* Exercise input:
^^^^^^^^

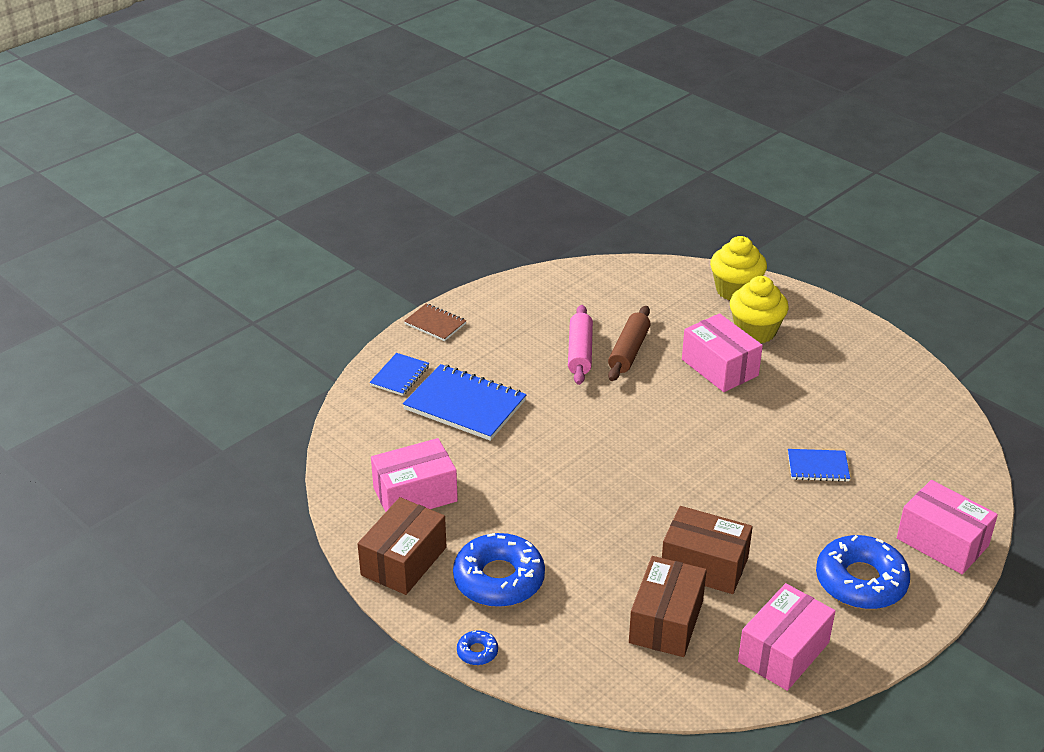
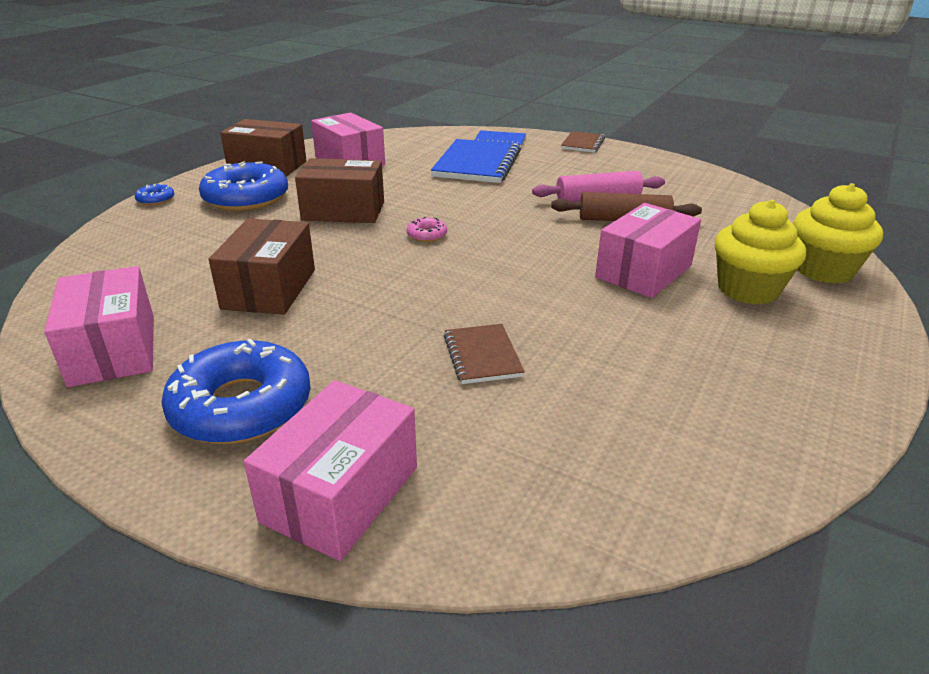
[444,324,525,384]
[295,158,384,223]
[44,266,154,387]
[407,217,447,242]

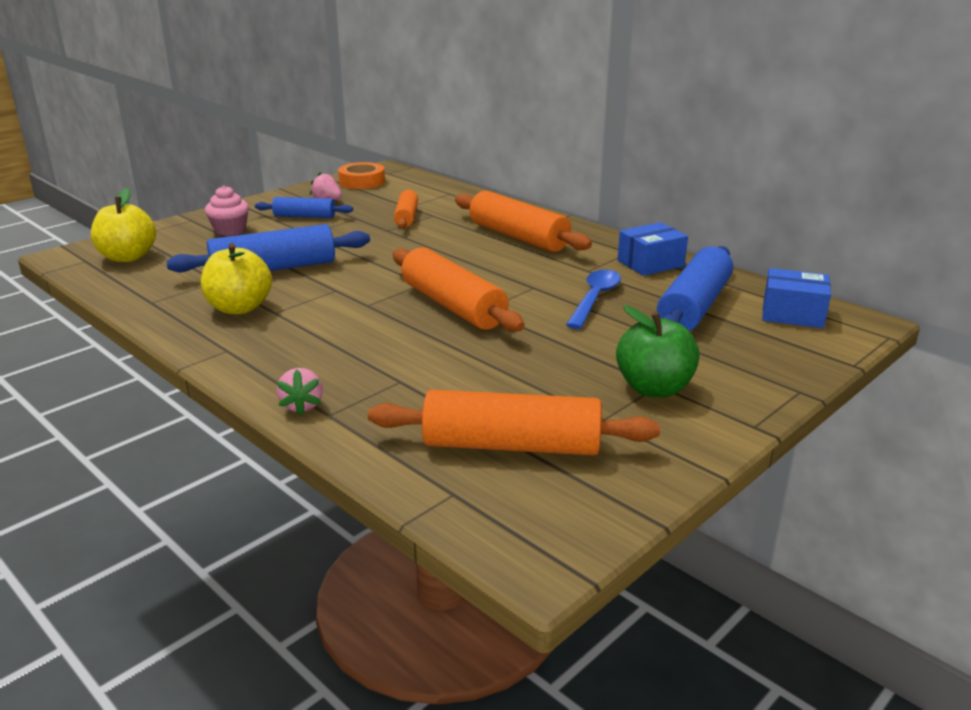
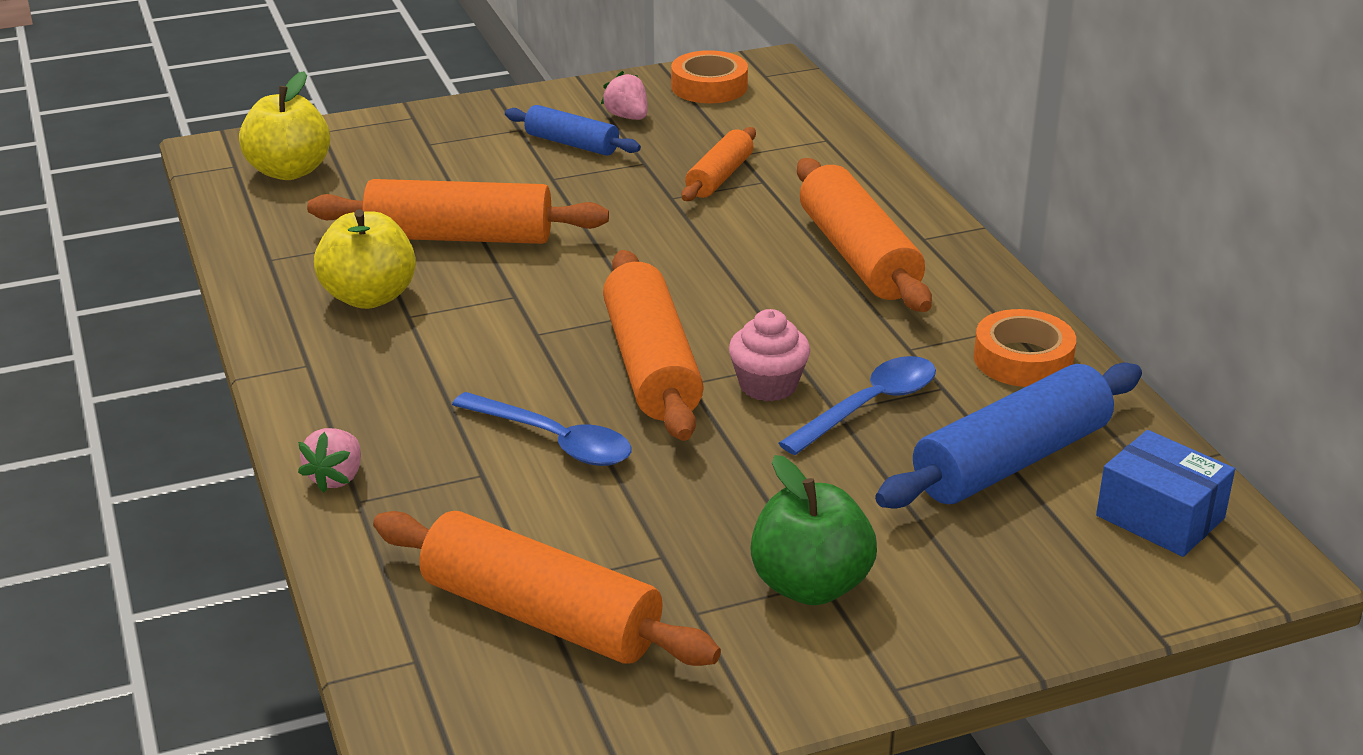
[729,309,810,401]
[974,309,1076,387]
[307,179,609,244]
[452,392,632,466]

^^^^^^^^

* Your assignment: Repeat verbatim all the material, but not the pictures.

* Completed task:
[444,324,525,384]
[295,158,384,223]
[44,266,154,387]
[407,217,447,242]

[729,309,810,401]
[974,309,1076,387]
[307,179,609,244]
[452,392,632,466]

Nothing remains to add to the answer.